REQUIRED WORK ▸
Every line from the one with "white brush: 4 -> 5" through the end of the entries below must be retyped exactly, and only those lines. The pictures are not part of the copy.
═════ EXERCISE MATERIAL ═════
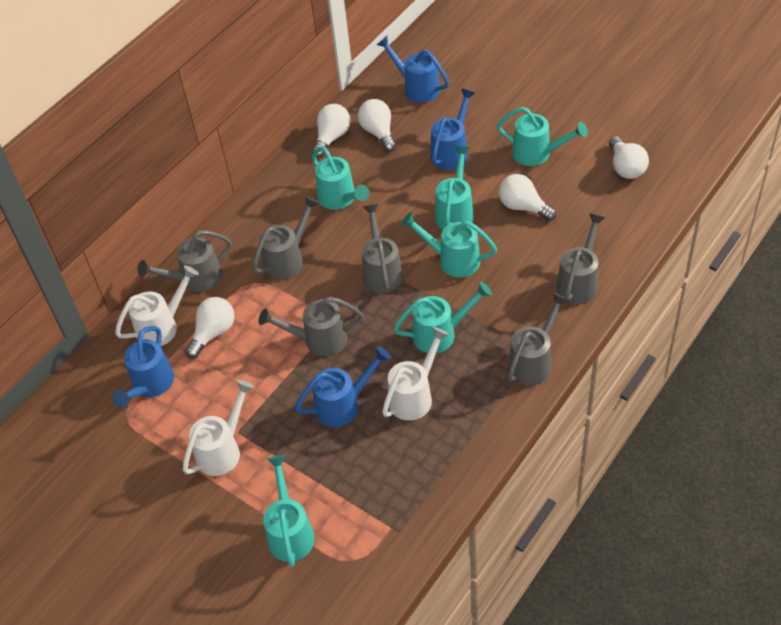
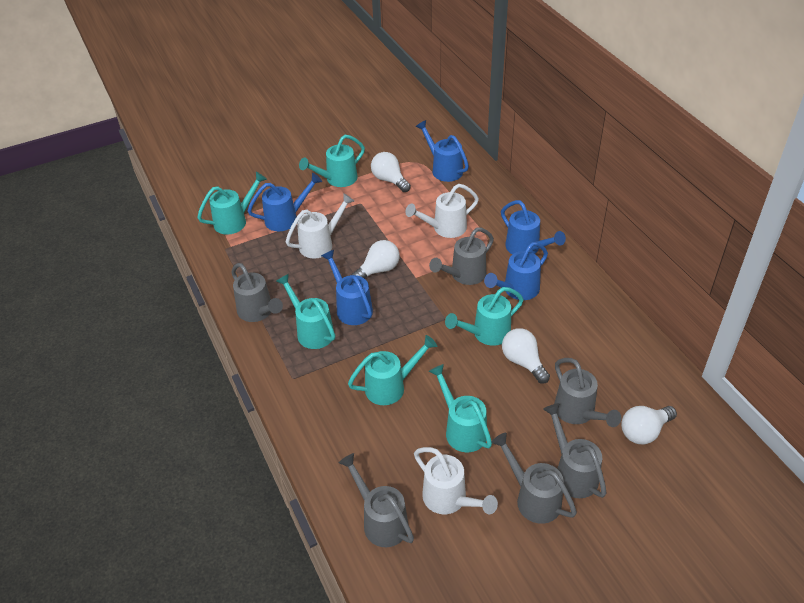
blue watering can: 4 -> 5
white light bulb: 5 -> 4

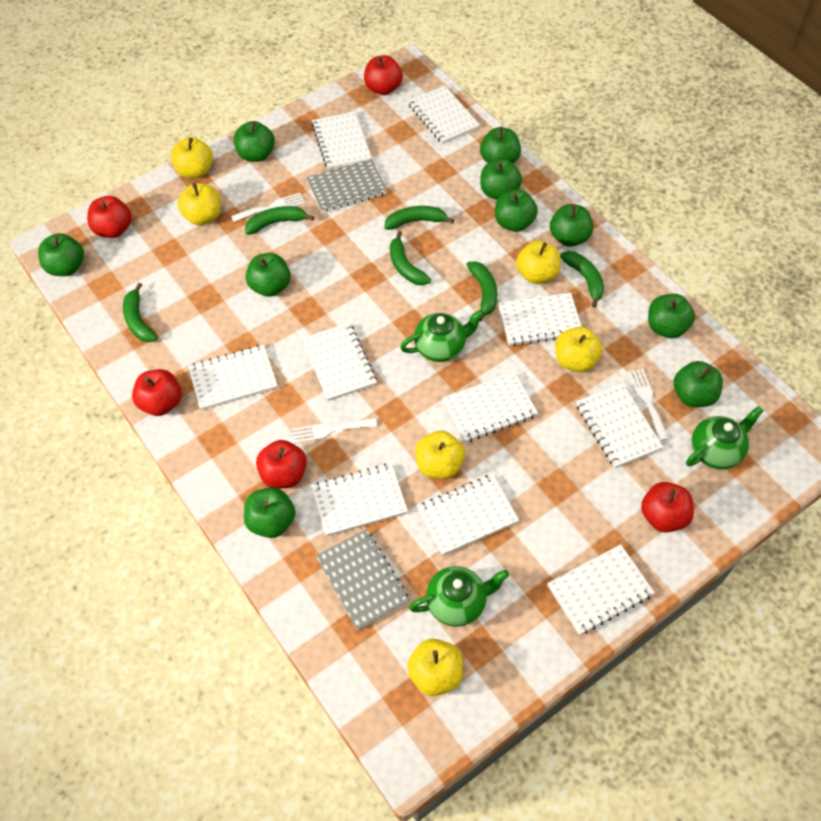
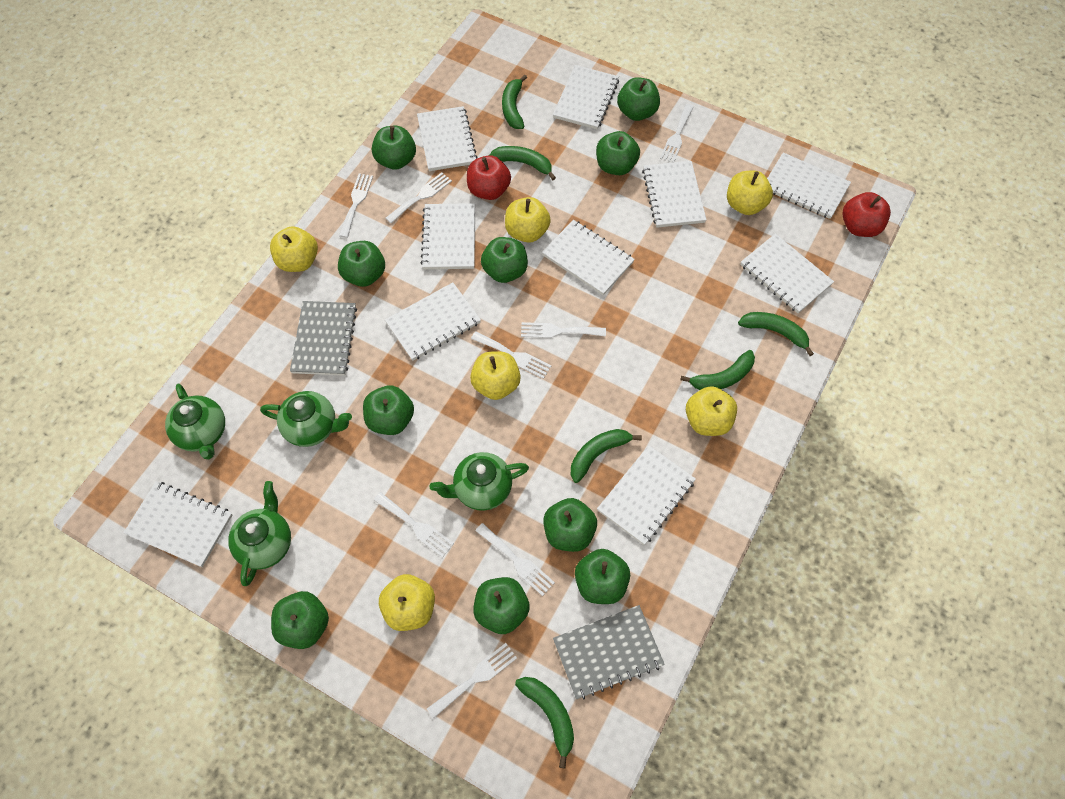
green teapot: 3 -> 4
red apple: 5 -> 2
white fork: 3 -> 8

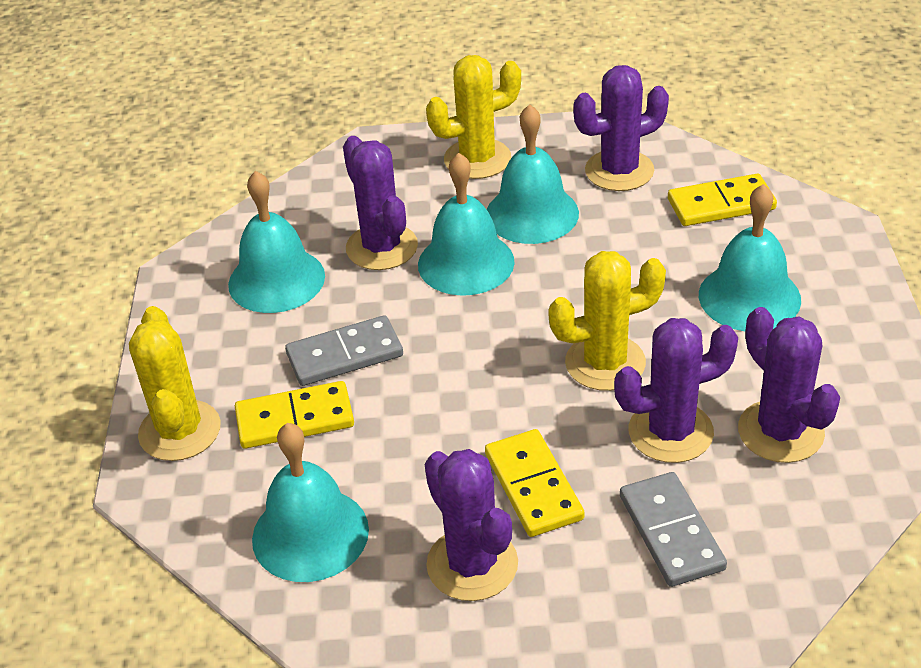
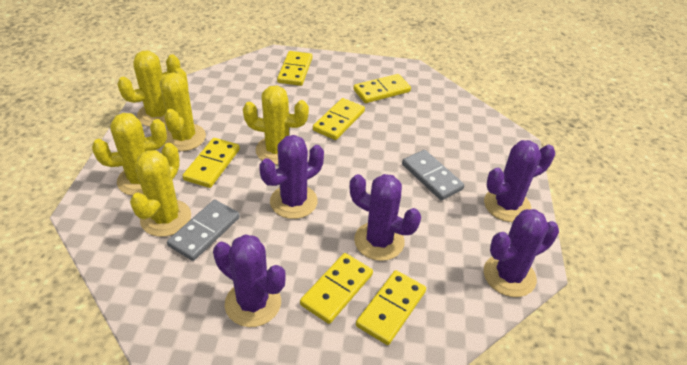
turquoise bell: 5 -> 0
yellow cactus: 3 -> 5
yellow domino: 3 -> 6

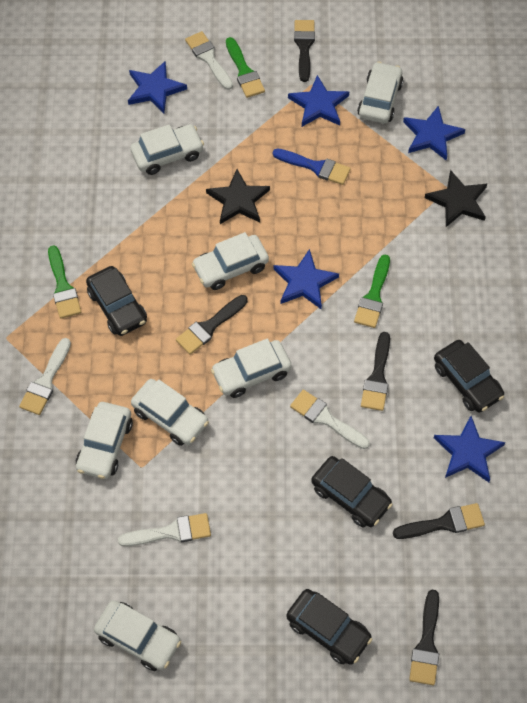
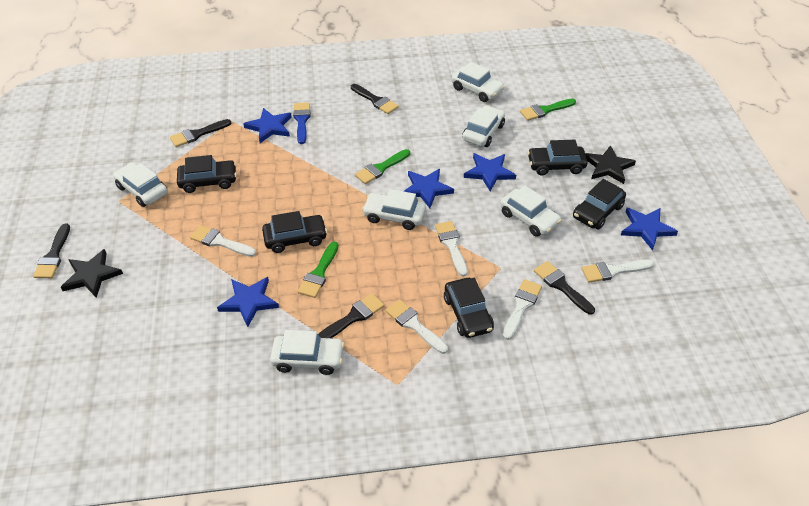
black car: 4 -> 5
white brush: 4 -> 5
white car: 7 -> 6

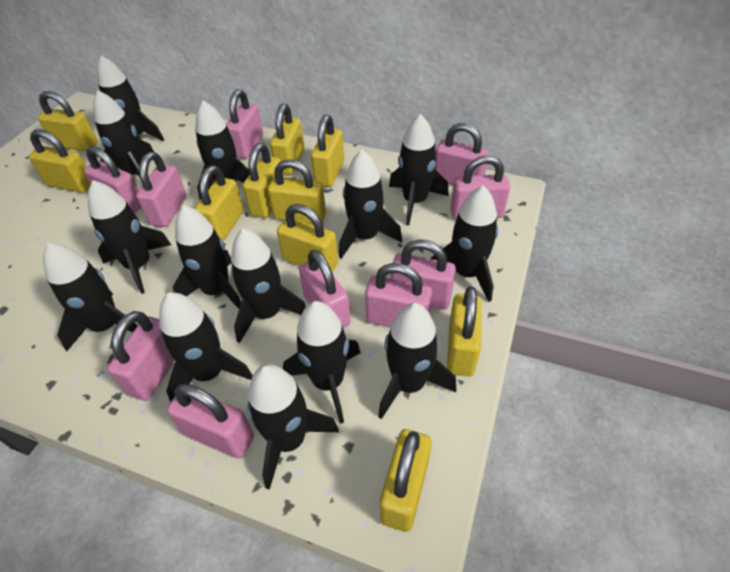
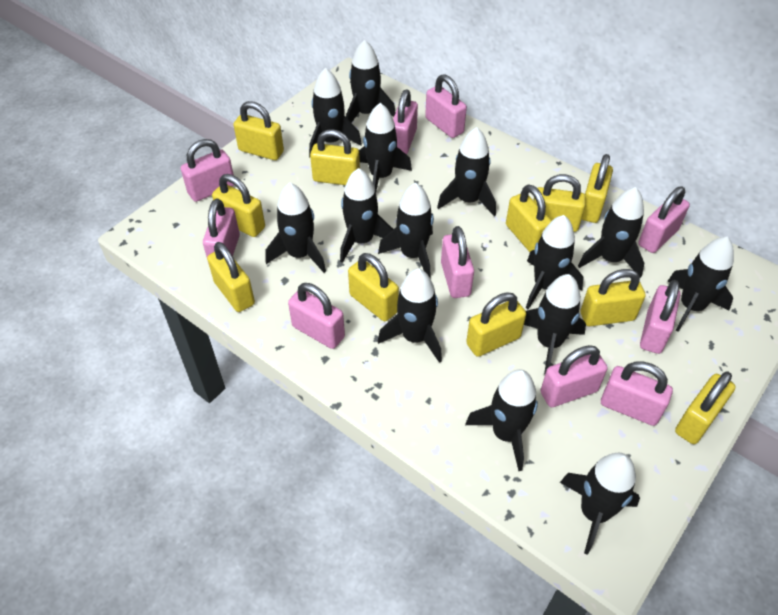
yellow padlock: 10 -> 11

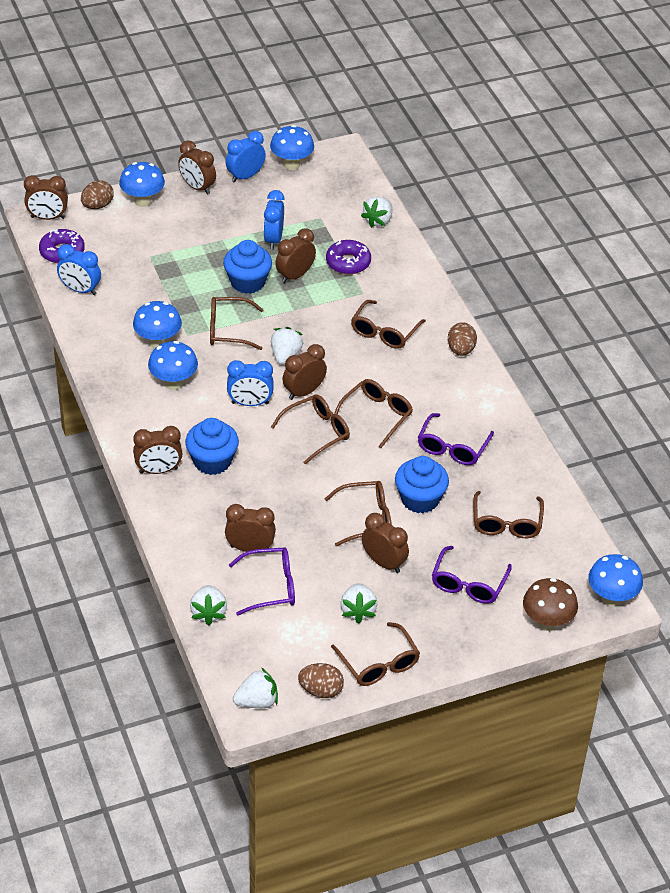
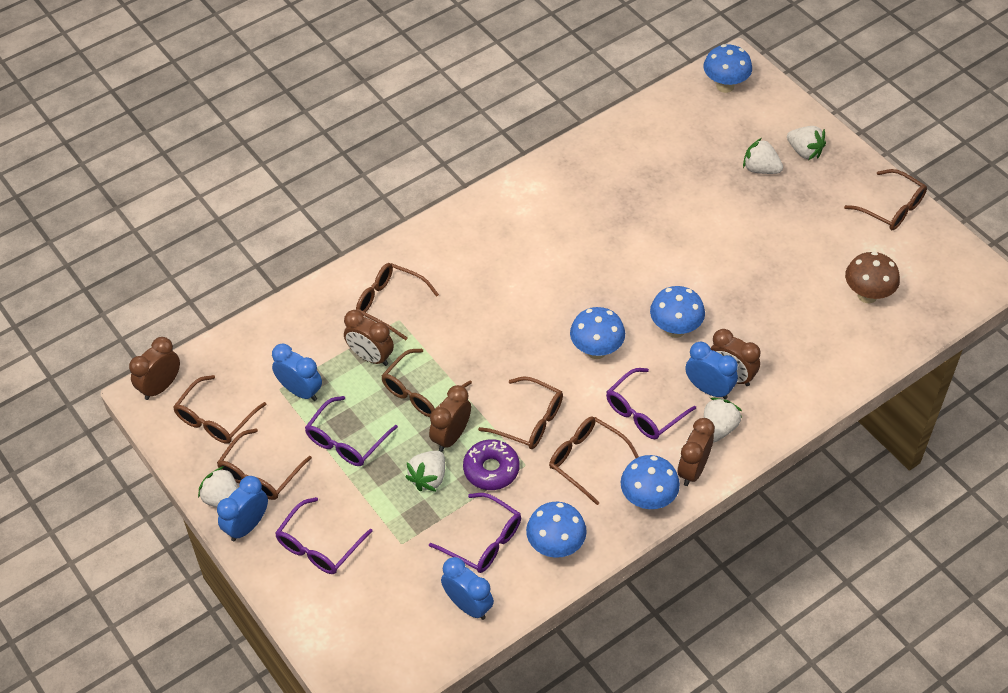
blue cupcake: 3 -> 0
brown clock: 7 -> 5
brown egg: 3 -> 0
purple donut: 2 -> 1
purple glasses: 3 -> 4

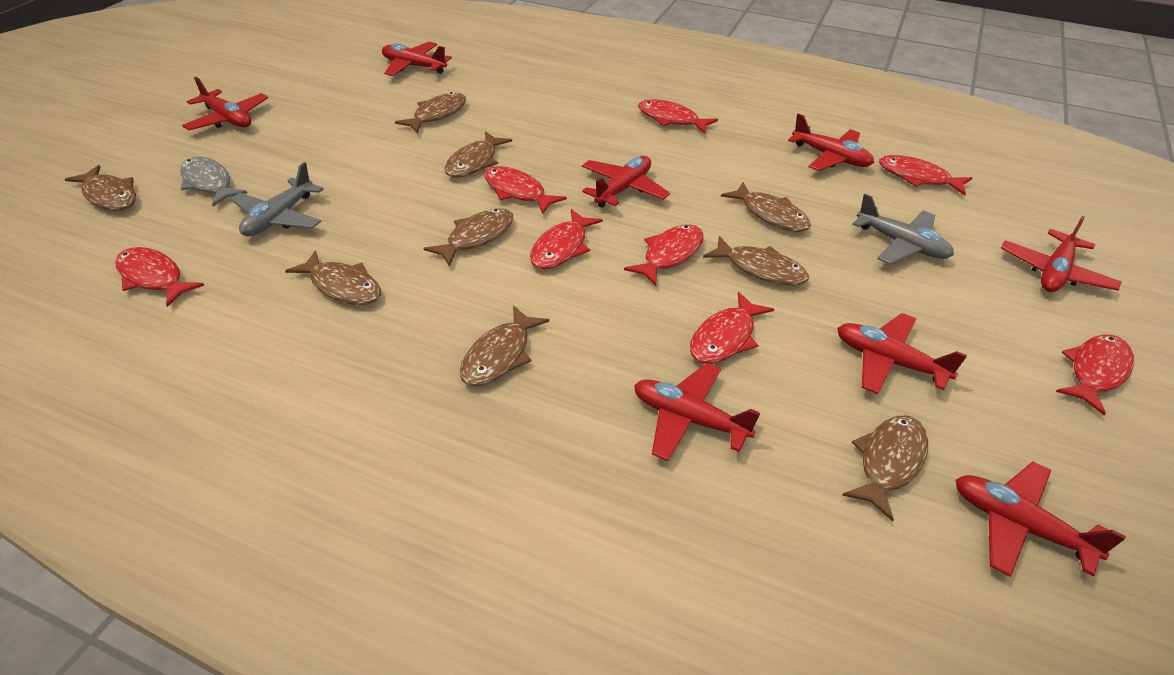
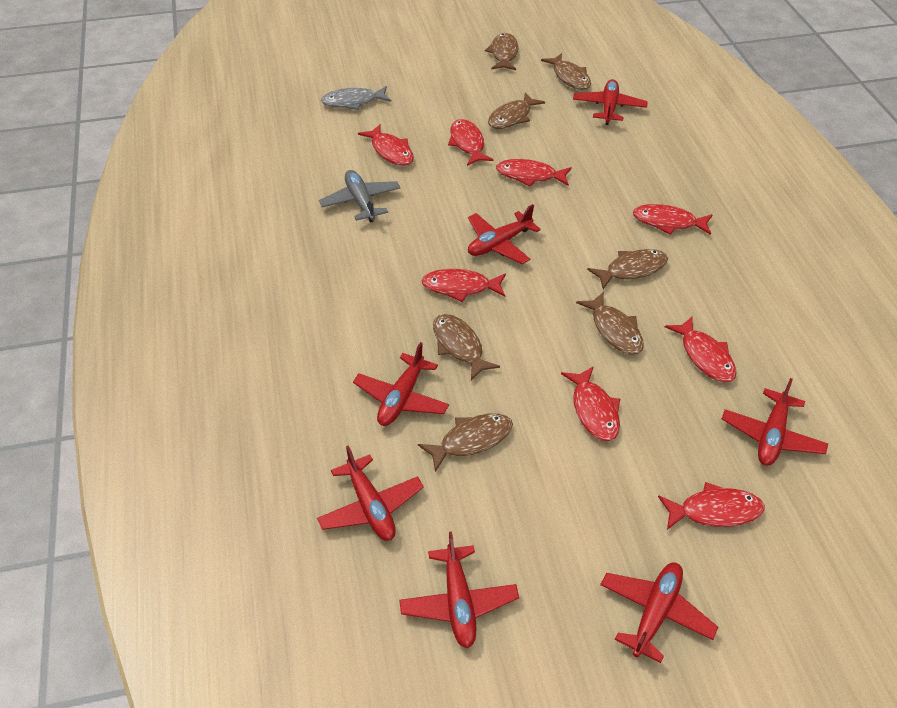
brown fish: 9 -> 7
grey plane: 2 -> 1
red plane: 8 -> 7

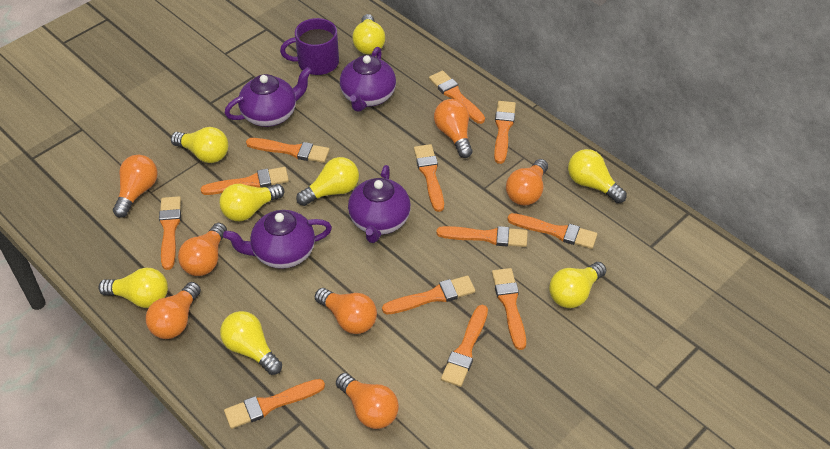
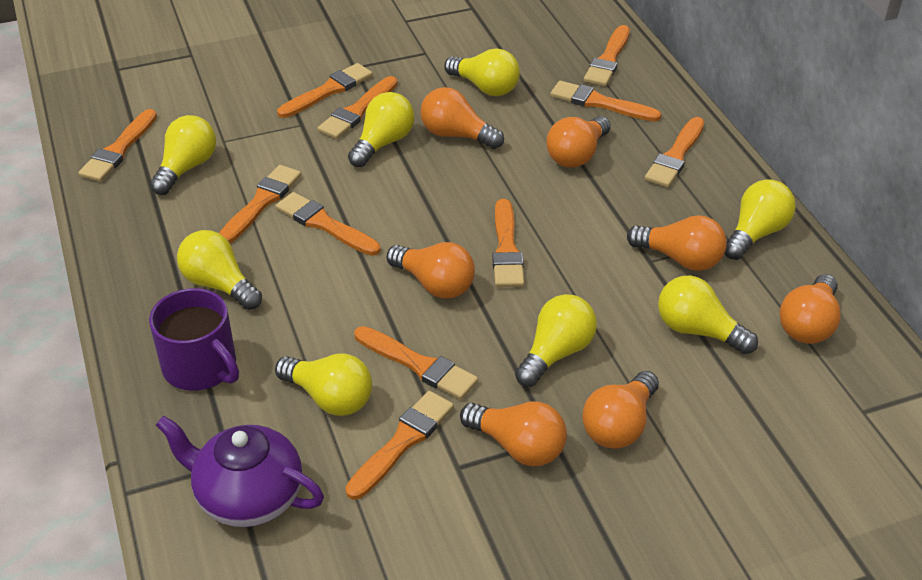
orange brush: 12 -> 11
purple teapot: 4 -> 1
═════
RESULT ▸
white brush: 4 -> 5
white car: 7 -> 6

yellow padlock: 10 -> 11

blue cupcake: 3 -> 0
brown clock: 7 -> 5
brown egg: 3 -> 0
purple donut: 2 -> 1
purple glasses: 3 -> 4

brown fish: 9 -> 7
grey plane: 2 -> 1
red plane: 8 -> 7

orange brush: 12 -> 11
purple teapot: 4 -> 1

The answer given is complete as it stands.